_Provided data_
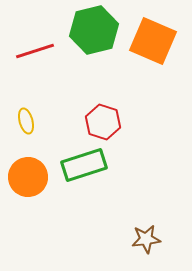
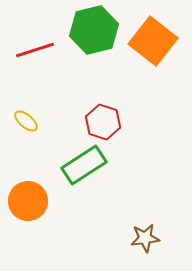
orange square: rotated 15 degrees clockwise
red line: moved 1 px up
yellow ellipse: rotated 35 degrees counterclockwise
green rectangle: rotated 15 degrees counterclockwise
orange circle: moved 24 px down
brown star: moved 1 px left, 1 px up
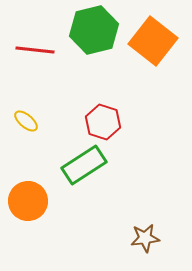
red line: rotated 24 degrees clockwise
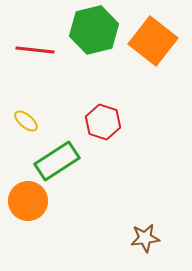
green rectangle: moved 27 px left, 4 px up
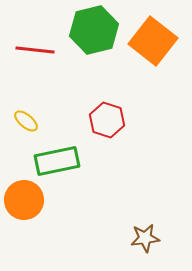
red hexagon: moved 4 px right, 2 px up
green rectangle: rotated 21 degrees clockwise
orange circle: moved 4 px left, 1 px up
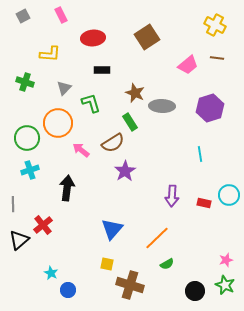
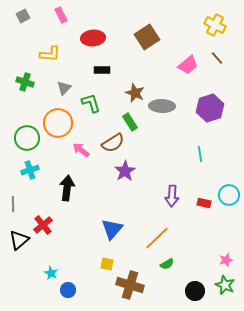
brown line: rotated 40 degrees clockwise
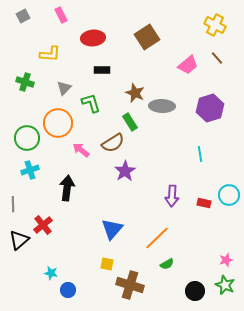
cyan star: rotated 16 degrees counterclockwise
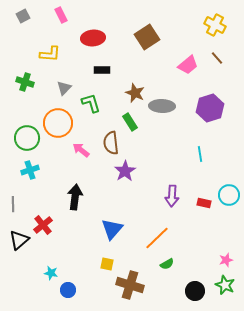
brown semicircle: moved 2 px left; rotated 115 degrees clockwise
black arrow: moved 8 px right, 9 px down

_What this task involves_
Return every line of the items above verbatim, leaving out the pictures.

_Result of this task_
orange square: rotated 15 degrees clockwise
red line: moved 1 px up
yellow ellipse: rotated 35 degrees counterclockwise
green rectangle: rotated 15 degrees counterclockwise
orange circle: moved 24 px down
brown star: moved 1 px left, 1 px up
red line: rotated 24 degrees clockwise
green rectangle: moved 27 px left, 4 px up
red hexagon: moved 4 px right, 2 px up
green rectangle: rotated 21 degrees clockwise
orange circle: moved 4 px left, 1 px up
brown line: rotated 40 degrees clockwise
cyan star: rotated 16 degrees counterclockwise
brown semicircle: moved 2 px left; rotated 115 degrees clockwise
black arrow: moved 8 px right, 9 px down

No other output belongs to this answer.